• Exercise objective
Your answer should consist of each line from the data below that contains "black".

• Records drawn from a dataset
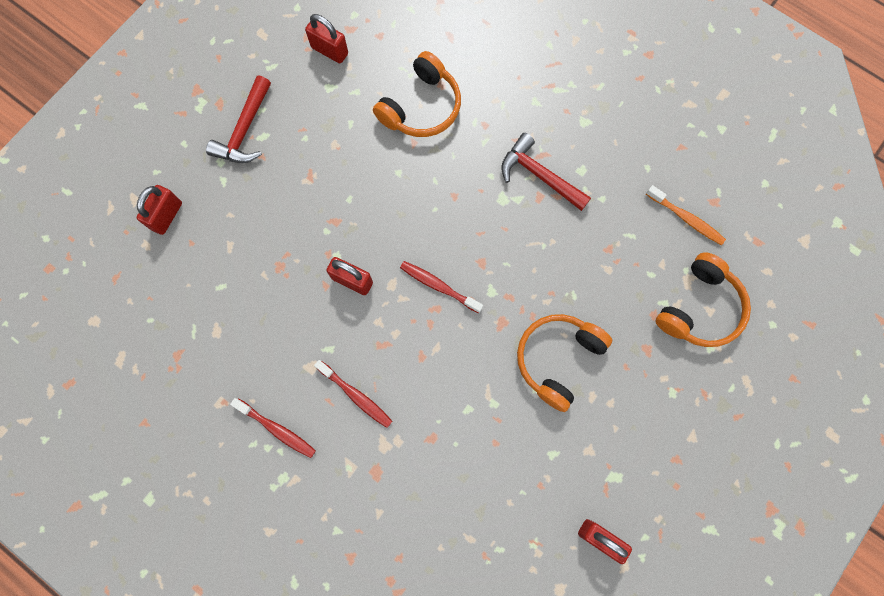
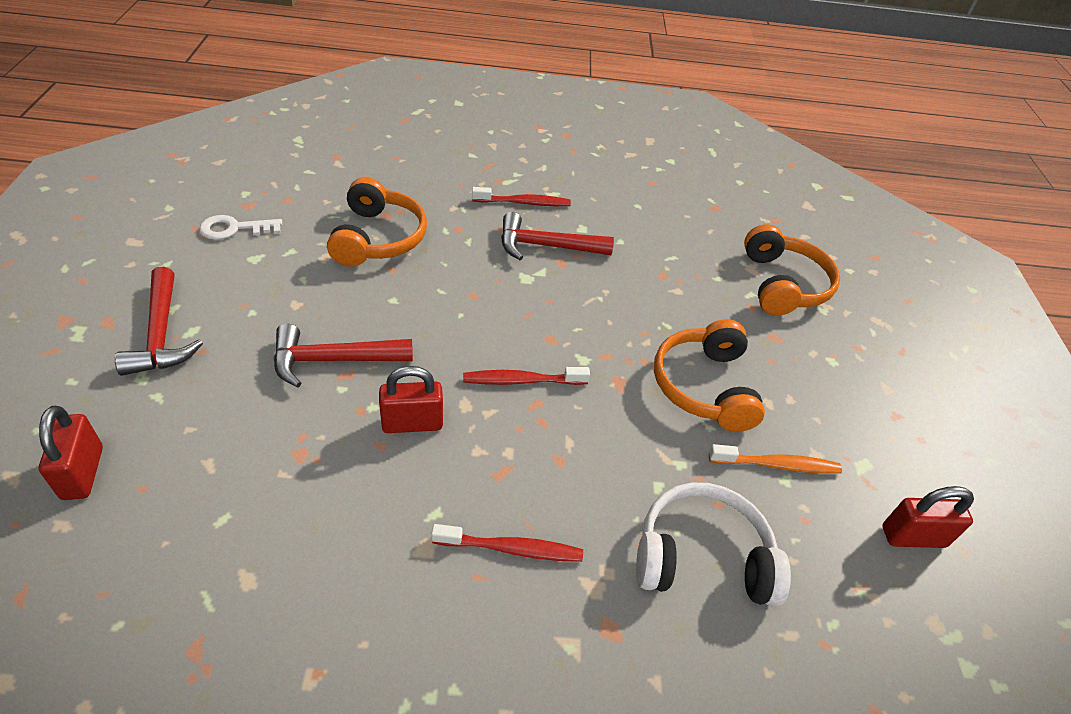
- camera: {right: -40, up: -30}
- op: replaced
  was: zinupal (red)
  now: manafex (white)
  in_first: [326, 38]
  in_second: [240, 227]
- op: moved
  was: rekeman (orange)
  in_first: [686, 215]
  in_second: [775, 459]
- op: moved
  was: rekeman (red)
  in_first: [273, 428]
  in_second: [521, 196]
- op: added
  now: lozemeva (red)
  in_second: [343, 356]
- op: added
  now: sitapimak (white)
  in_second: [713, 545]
* * *
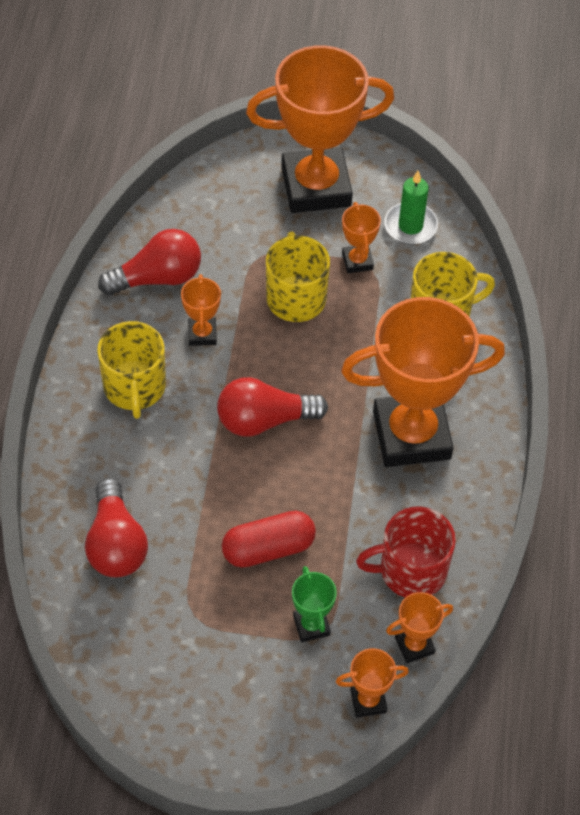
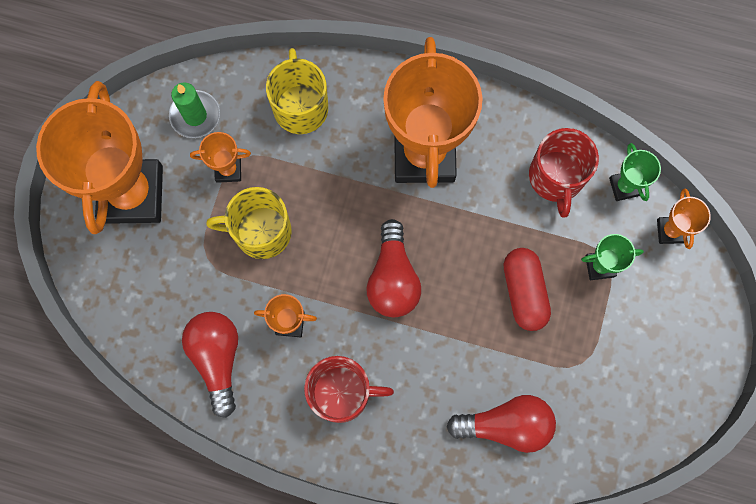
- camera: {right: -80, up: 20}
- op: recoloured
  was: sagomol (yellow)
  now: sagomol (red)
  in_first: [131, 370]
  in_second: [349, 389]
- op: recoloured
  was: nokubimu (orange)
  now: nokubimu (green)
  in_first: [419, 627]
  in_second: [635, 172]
==
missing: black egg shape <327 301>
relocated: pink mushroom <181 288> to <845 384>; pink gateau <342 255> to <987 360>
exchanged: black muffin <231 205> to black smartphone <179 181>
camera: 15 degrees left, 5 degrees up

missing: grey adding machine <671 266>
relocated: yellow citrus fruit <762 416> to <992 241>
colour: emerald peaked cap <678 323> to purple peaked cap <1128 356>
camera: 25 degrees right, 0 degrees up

• Answer space
missing: black egg shape <327 301>
exchanged: black muffin <231 205> to black smartphone <179 181>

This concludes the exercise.